TASK BRIEF:
The answer is to be the lines below that lie between the line holding "(300, 392) = (530, 391): none -> purple hat" and the line holding "(287, 161) = (522, 144): black button -> none", inclusive, transcribed exactly and free of pictures.

INPUT MATERIAL START

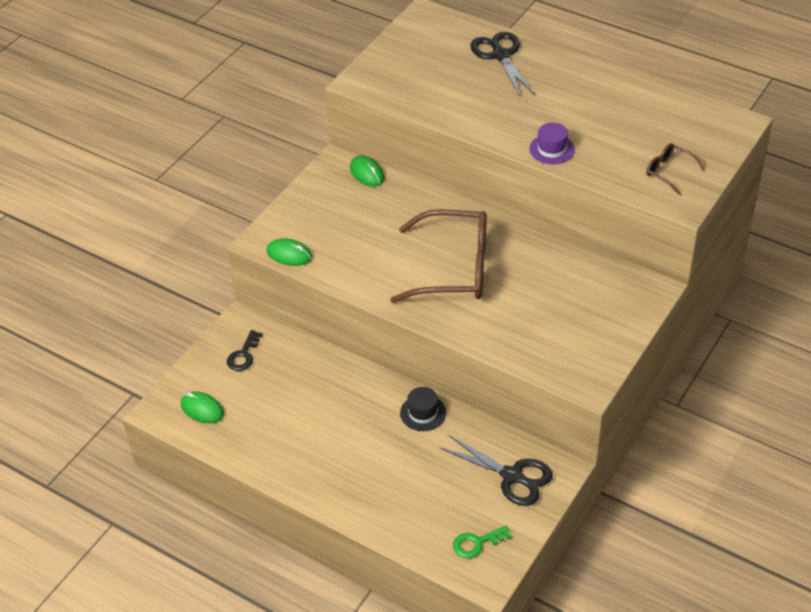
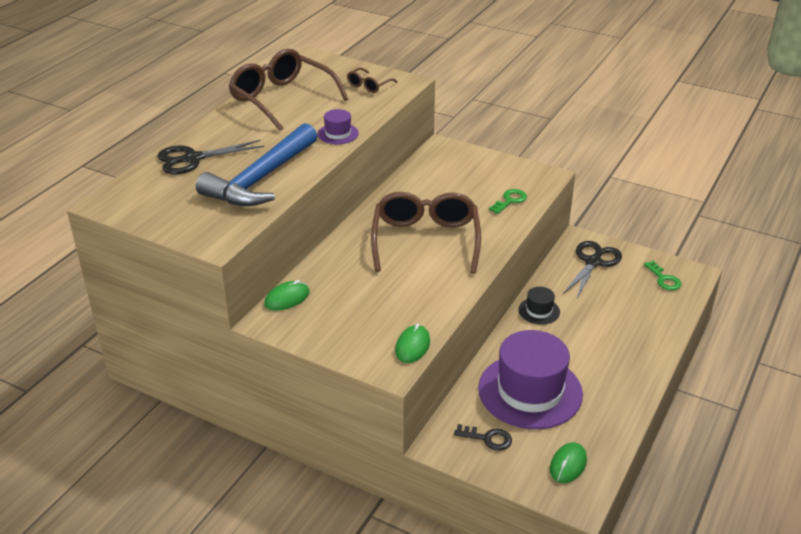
camera: 95 degrees left, 10 degrees down
(300, 392) = (530, 391): none -> purple hat
(462, 101) = (261, 179): none -> blue hammer
(531, 343) = (510, 201): none -> green key
(630, 105) = (281, 99): none -> brown glasses

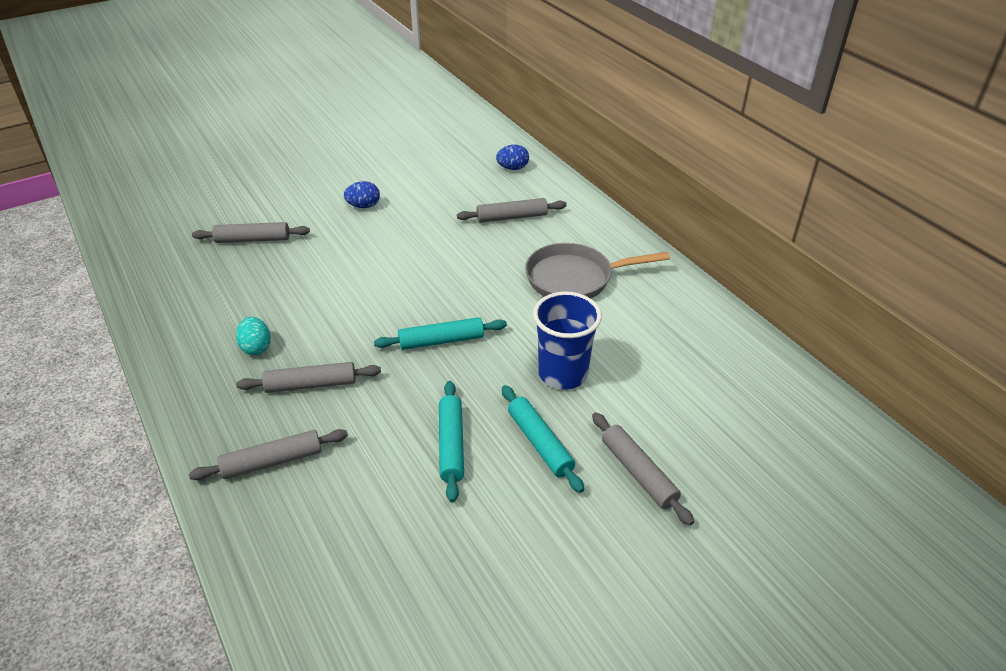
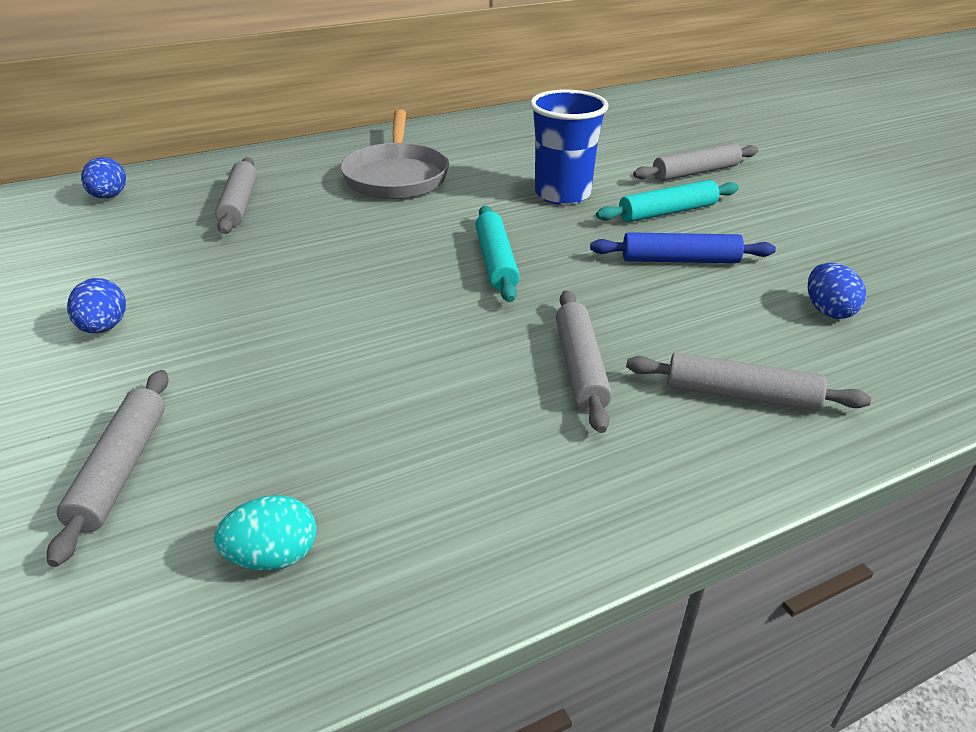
camera: 85 degrees left, 5 degrees down
(256, 347) = (485, 433): turquoise egg -> turquoise egg (273, 557)
(272, 461) = (740, 395): grey rolling pin -> grey rolling pin turned 60 degrees counterclockwise
(373, 534) = (828, 311): none -> blue egg
(451, 445) = (680, 260): turquoise rolling pin -> blue rolling pin

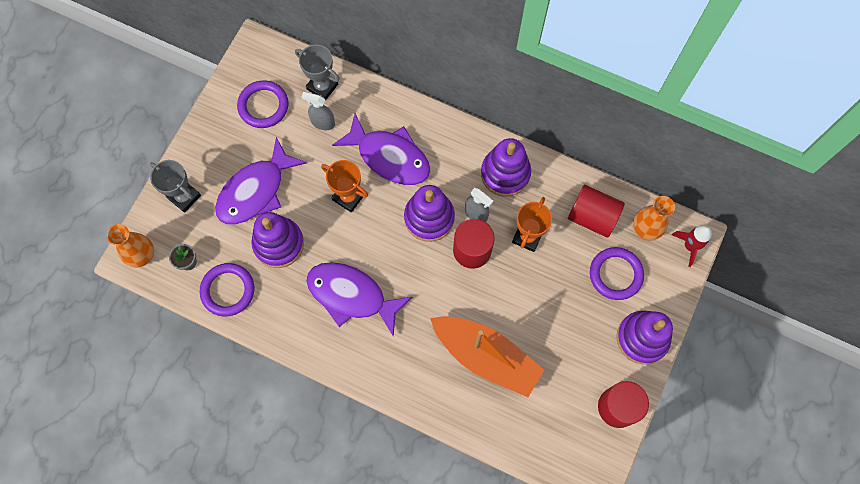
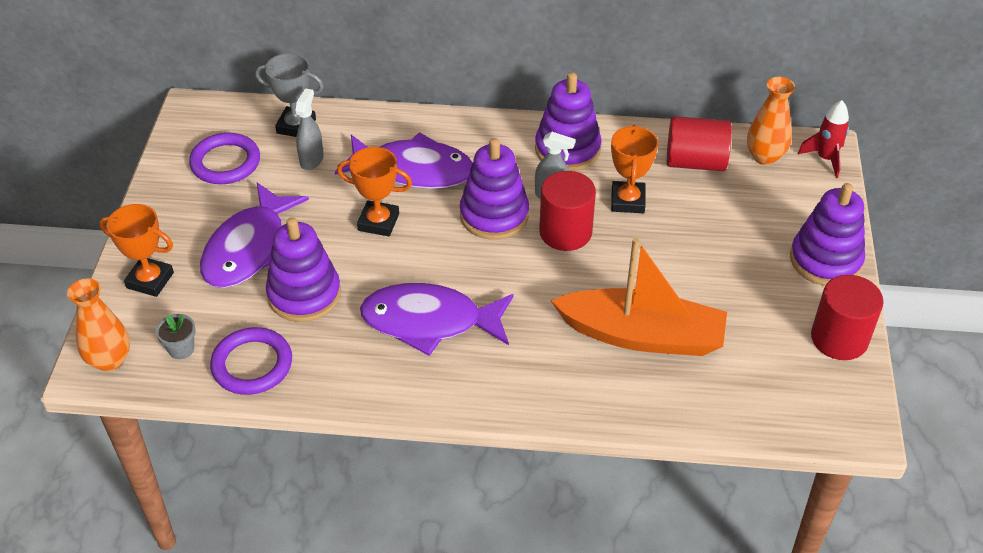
camera: 20 degrees left, 25 degrees down
(184, 197) = (150, 280): grey trophy -> orange trophy
(322, 123) = (311, 159): grey spray bottle -> grey spray bottle turned 105 degrees clockwise
(615, 274) = (755, 208): purple ring -> none

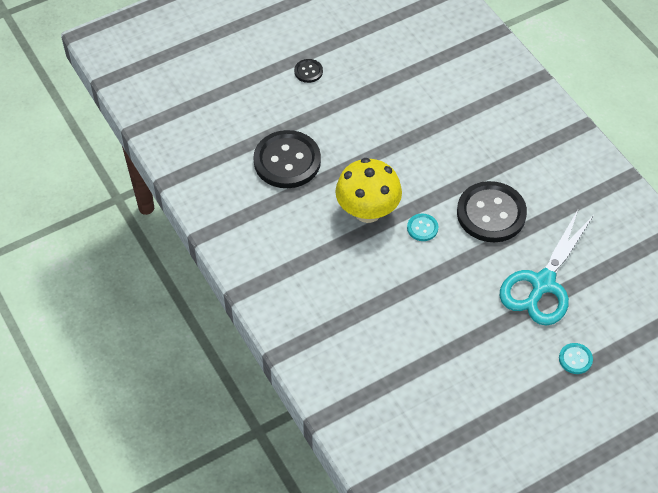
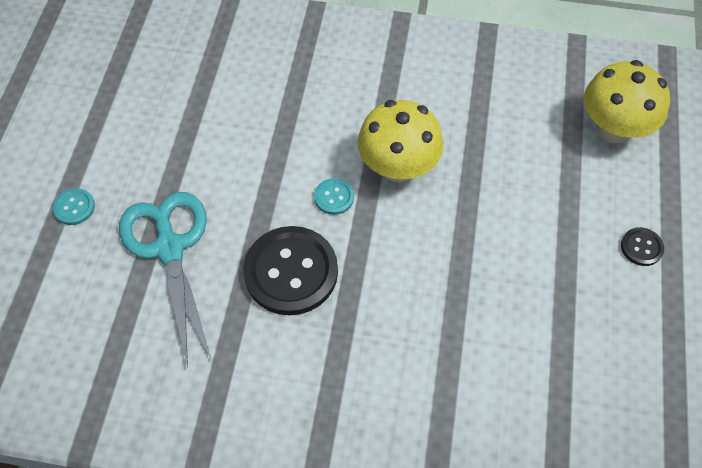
camera: 130 degrees right, 5 degrees up
(230, 124) = (613, 128): none -> yellow mushroom
(287, 161) = (522, 144): black button -> none

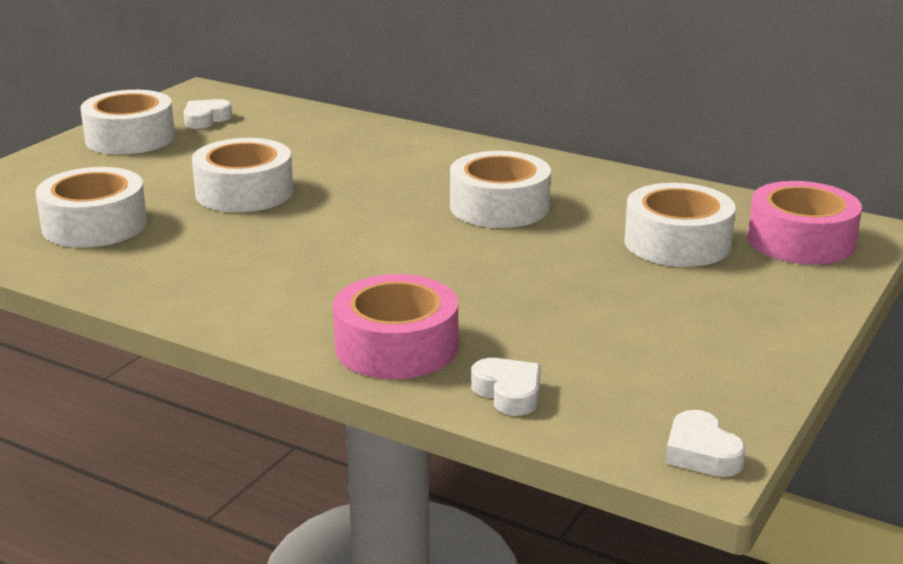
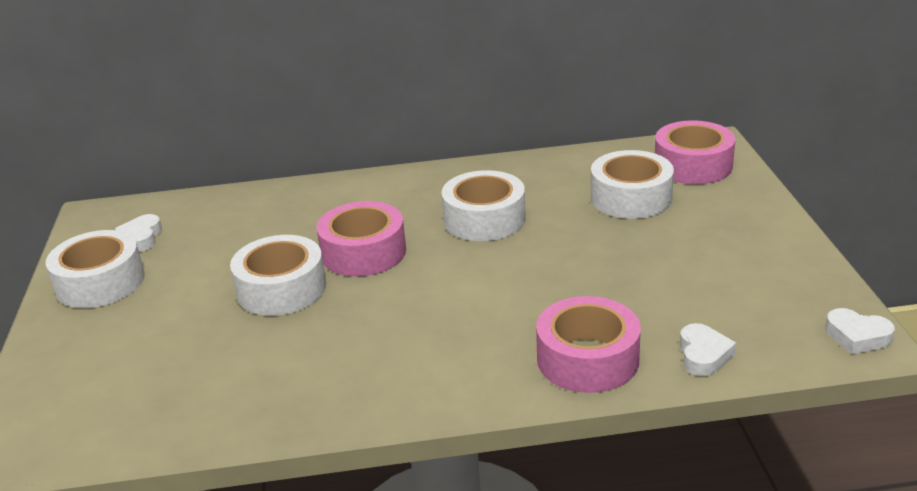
camera: 35 degrees left, 5 degrees up
(95, 225) = (202, 375): white tape -> none
(351, 192) = (363, 252): none -> pink tape
(508, 393) = (703, 355): white heart -> white heart turned 75 degrees clockwise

INPUT MATERIAL END

TASK ANSWER:
(300, 392) = (530, 391): none -> purple hat
(462, 101) = (261, 179): none -> blue hammer
(531, 343) = (510, 201): none -> green key
(630, 105) = (281, 99): none -> brown glasses

camera: 85 degrees left, 5 degrees down
(256, 347) = (485, 433): turquoise egg -> turquoise egg (273, 557)
(272, 461) = (740, 395): grey rolling pin -> grey rolling pin turned 60 degrees counterclockwise
(373, 534) = (828, 311): none -> blue egg
(451, 445) = (680, 260): turquoise rolling pin -> blue rolling pin

camera: 20 degrees left, 25 degrees down
(184, 197) = (150, 280): grey trophy -> orange trophy
(322, 123) = (311, 159): grey spray bottle -> grey spray bottle turned 105 degrees clockwise
(615, 274) = (755, 208): purple ring -> none

camera: 130 degrees right, 5 degrees up
(230, 124) = (613, 128): none -> yellow mushroom
(287, 161) = (522, 144): black button -> none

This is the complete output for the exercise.